### BRIEF
From the data below, copy out every line in which the word "pink" occurs.

### INFORMATION SHOWN
★ ★ ★ ★ ★ ★ ★

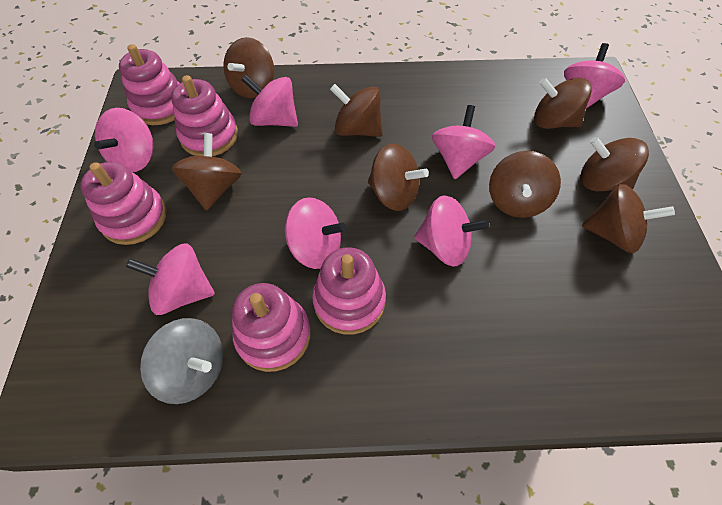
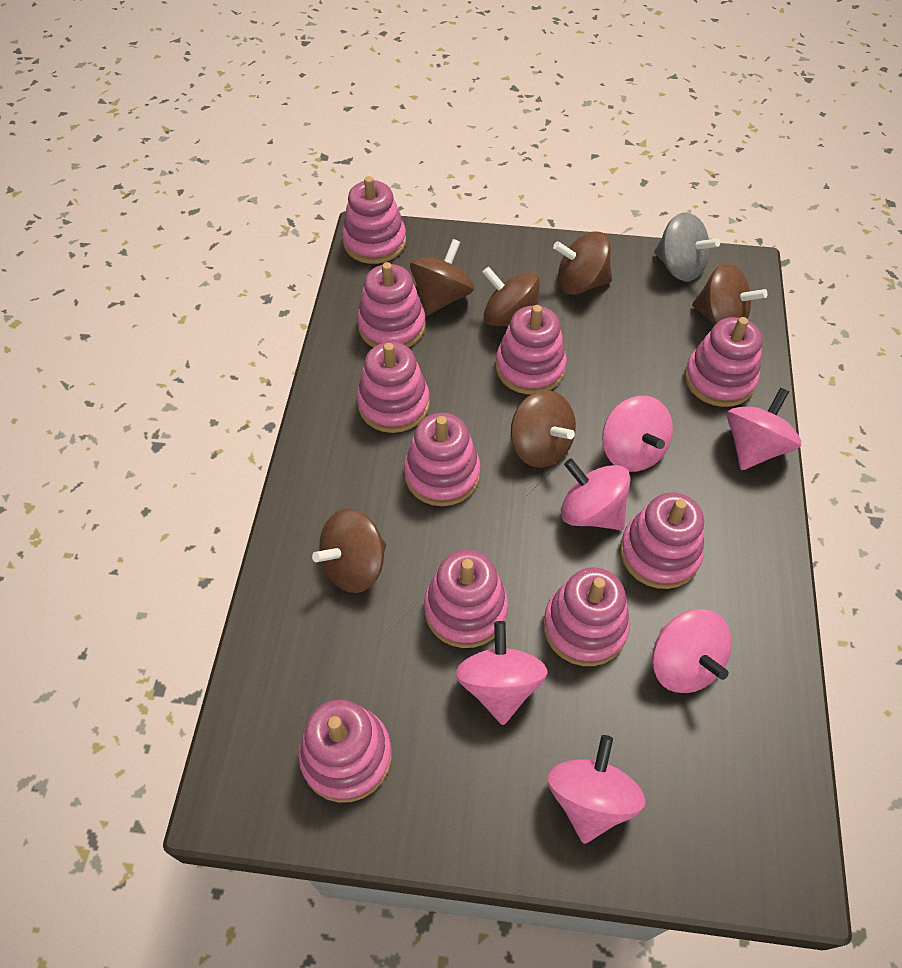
brown spinning top: 8 -> 6
pink spinning top: 7 -> 6
pink stacking toy: 5 -> 10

★ ★ ★ ★ ★ ★ ★

### ANSWER BOX
pink spinning top: 7 -> 6
pink stacking toy: 5 -> 10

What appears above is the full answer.